▶ ASSIGNMENT:
When the line with "C8: 47nF (GND, VBAT) -> 47nF (5V, GND)" appears below, start repeating lines exactly, and keep going through the line with "U4: ICM7555 -> NE555"; add nothing outside that span.

▶ EXERCISE DATA:

++++++

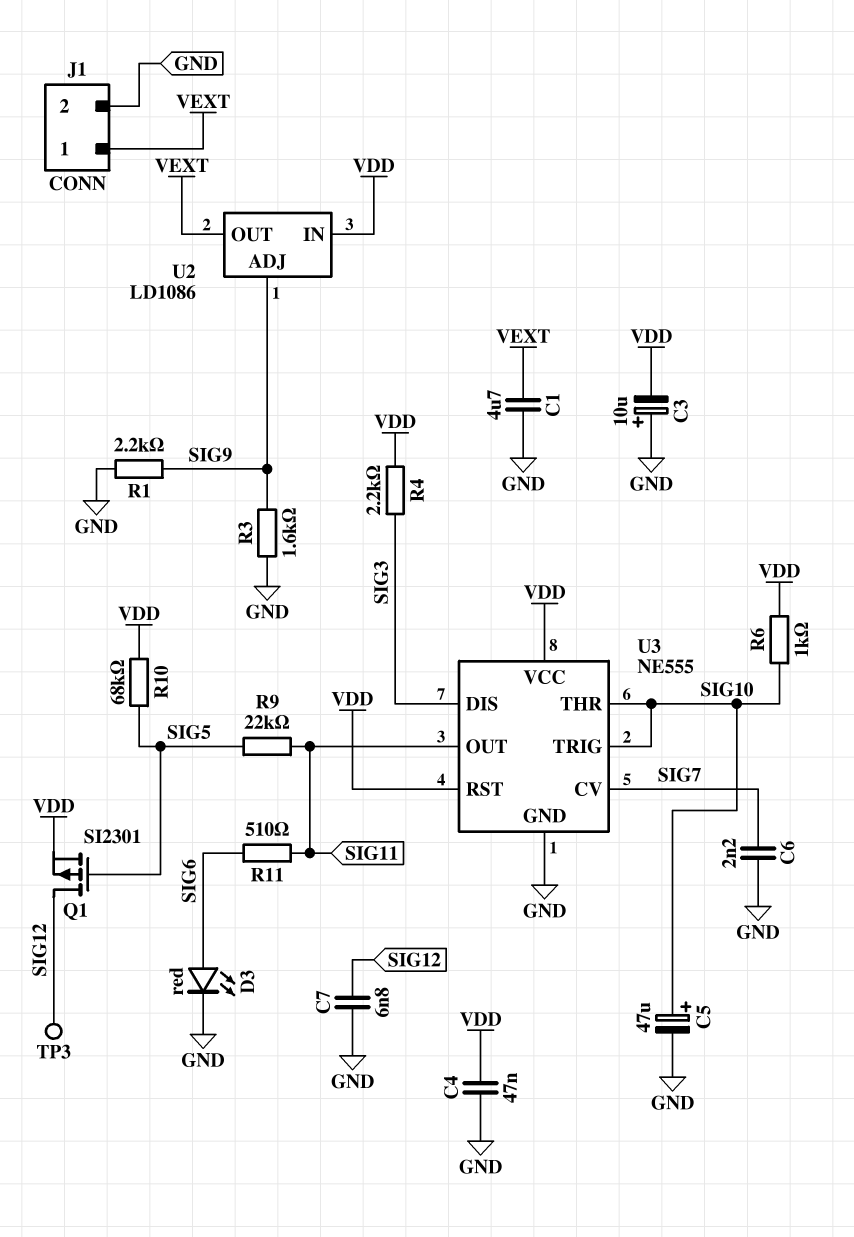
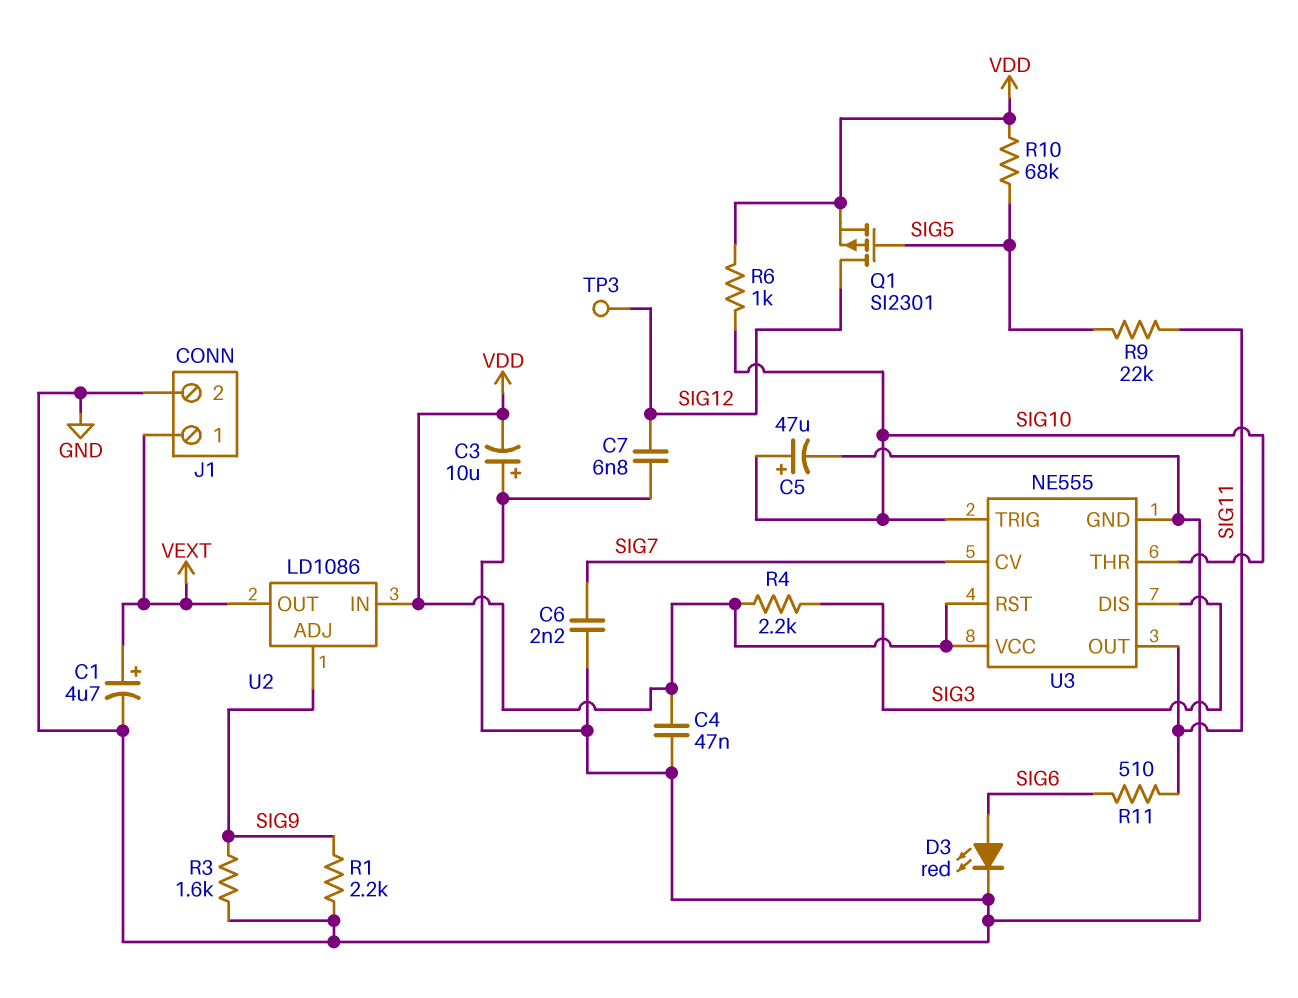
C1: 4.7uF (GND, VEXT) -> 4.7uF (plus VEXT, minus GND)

++++++

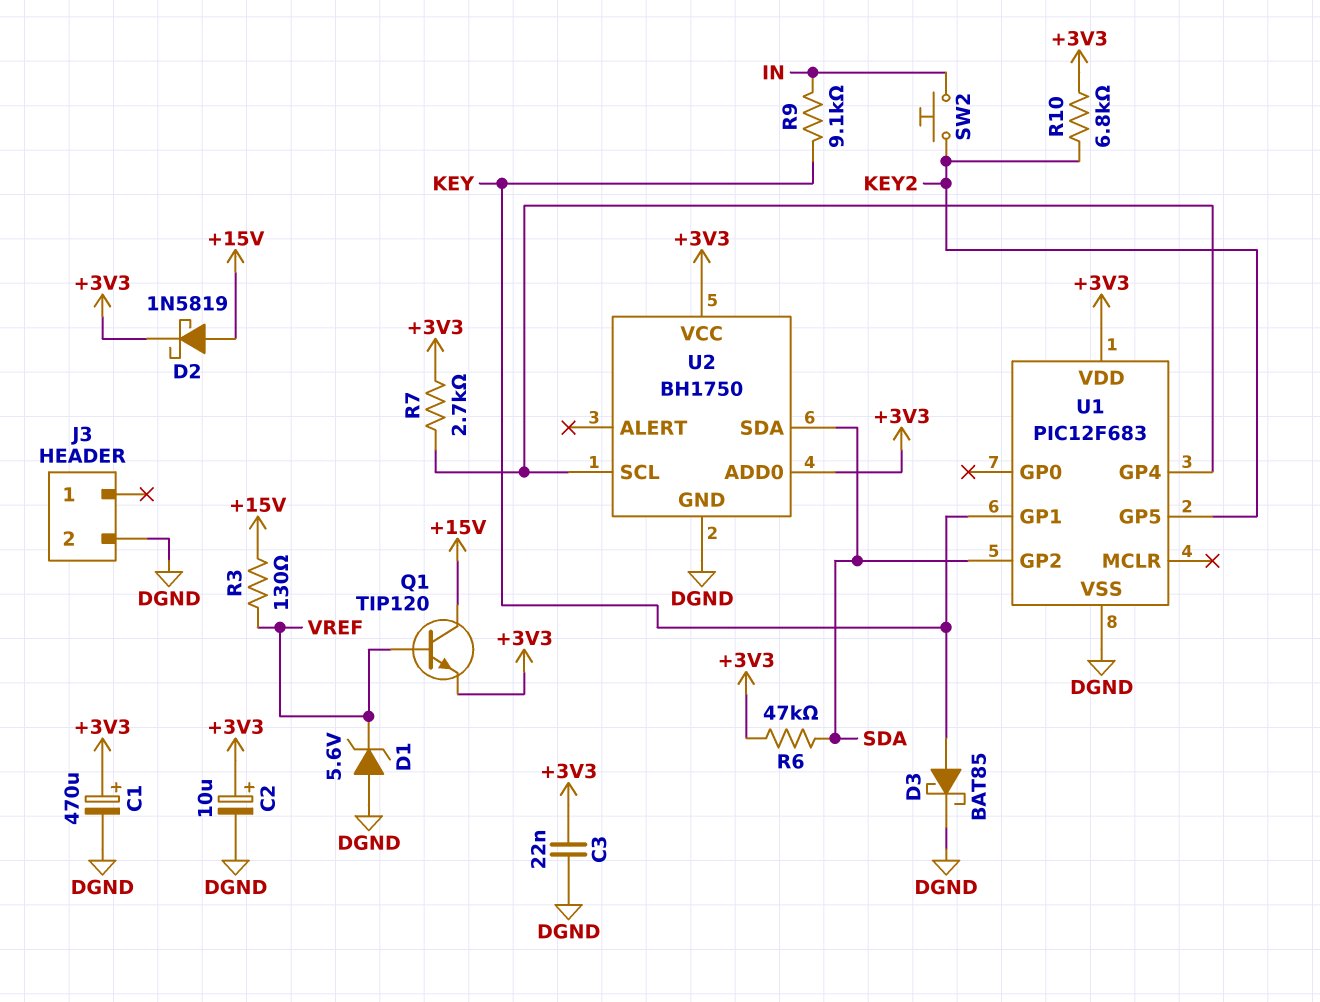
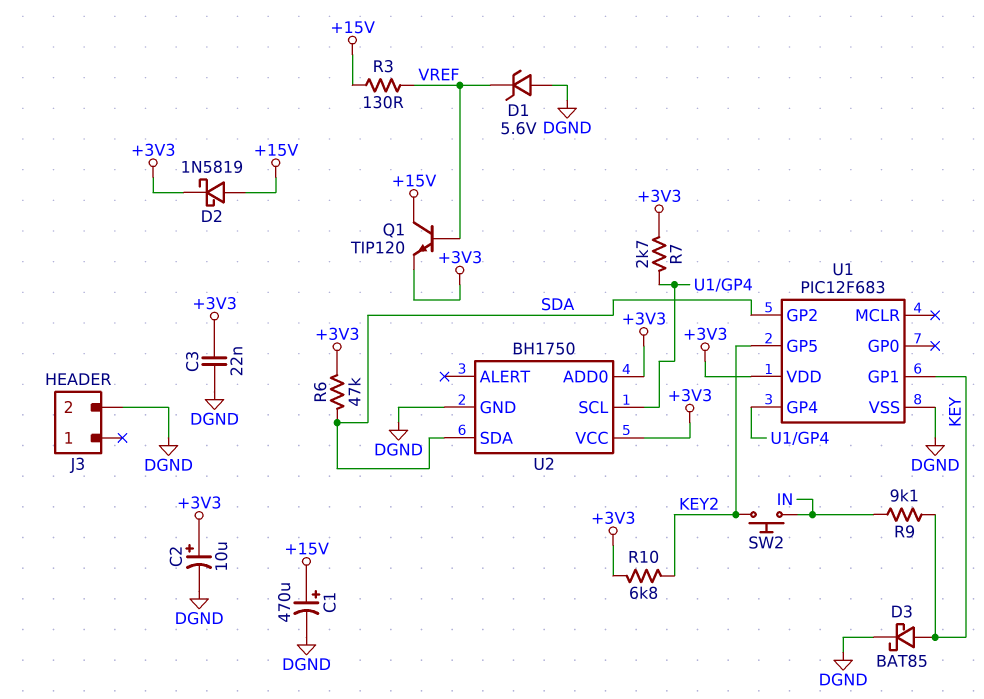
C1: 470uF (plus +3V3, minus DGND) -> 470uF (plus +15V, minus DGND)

++++++

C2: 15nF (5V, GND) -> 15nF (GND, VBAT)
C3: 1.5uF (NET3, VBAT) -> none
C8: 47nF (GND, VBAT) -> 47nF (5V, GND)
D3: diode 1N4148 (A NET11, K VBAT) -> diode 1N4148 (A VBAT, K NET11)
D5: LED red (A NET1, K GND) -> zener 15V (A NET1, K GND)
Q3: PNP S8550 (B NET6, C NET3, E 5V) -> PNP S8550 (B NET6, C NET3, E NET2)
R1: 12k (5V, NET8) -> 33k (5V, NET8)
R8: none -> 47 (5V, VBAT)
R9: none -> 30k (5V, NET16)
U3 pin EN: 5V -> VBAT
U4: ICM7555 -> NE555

++++++

▶ EXERCISE RESPONSE:
C8: 47nF (GND, VBAT) -> 47nF (5V, GND)
D3: diode 1N4148 (A NET11, K VBAT) -> diode 1N4148 (A VBAT, K NET11)
D5: LED red (A NET1, K GND) -> zener 15V (A NET1, K GND)
Q3: PNP S8550 (B NET6, C NET3, E 5V) -> PNP S8550 (B NET6, C NET3, E NET2)
R1: 12k (5V, NET8) -> 33k (5V, NET8)
R8: none -> 47 (5V, VBAT)
R9: none -> 30k (5V, NET16)
U3 pin EN: 5V -> VBAT
U4: ICM7555 -> NE555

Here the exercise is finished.